* [Instructions for the task] Among the entries below, find all lines that include "RESET" and copy them.

______

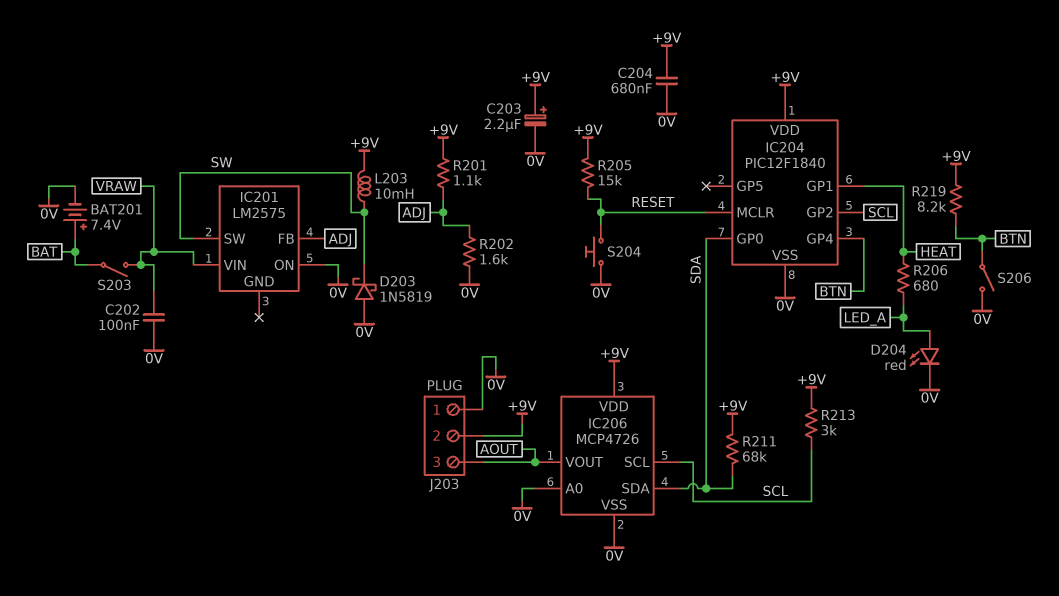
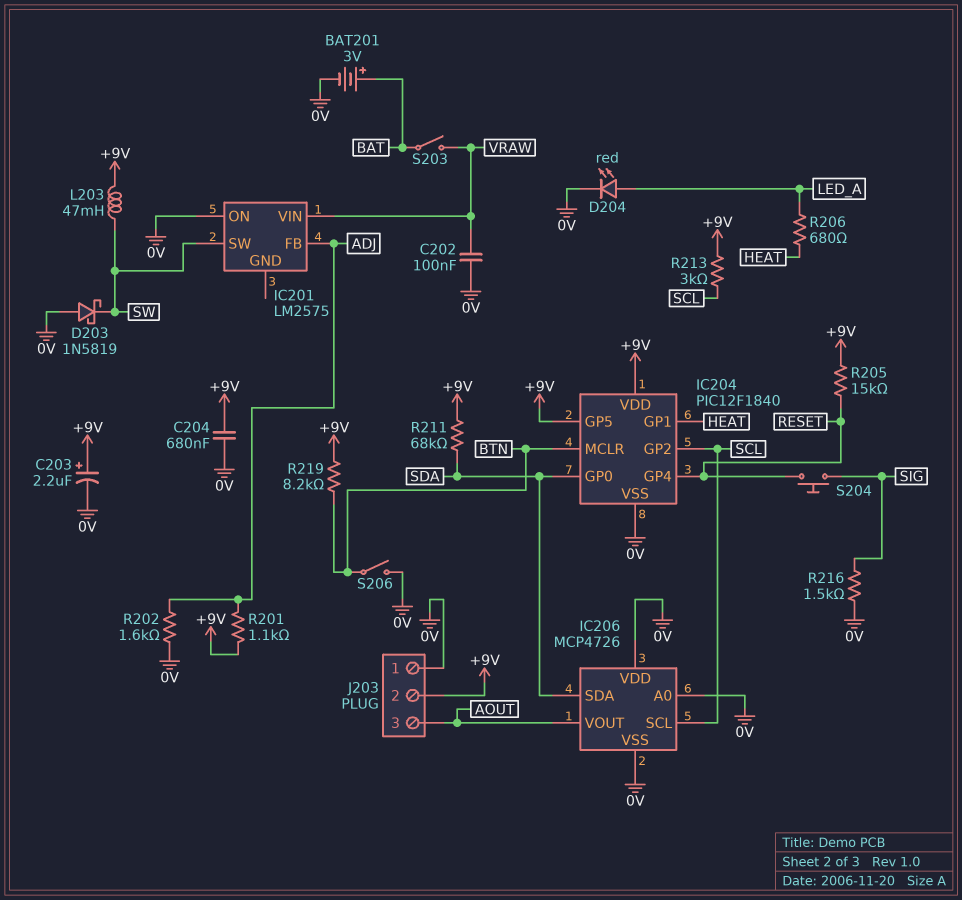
BAT201: 7.4V (plus BAT, minus 0V) -> 3V (plus BAT, minus 0V)
IC204 pin GP4: BTN -> RESET
IC204 pin GP5: none -> +9V
IC204 pin MCLR: RESET -> BTN
IC206 pin VDD: +9V -> 0V
L203: 10mH (+9V, SW) -> 47mH (+9V, SW)
R216: none -> 1.5k (0V, SIG)
S204: button (0V, RESET) -> button (RESET, SIG)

______

* [Output of the exercise]
IC204 pin GP4: BTN -> RESET
IC204 pin MCLR: RESET -> BTN
S204: button (0V, RESET) -> button (RESET, SIG)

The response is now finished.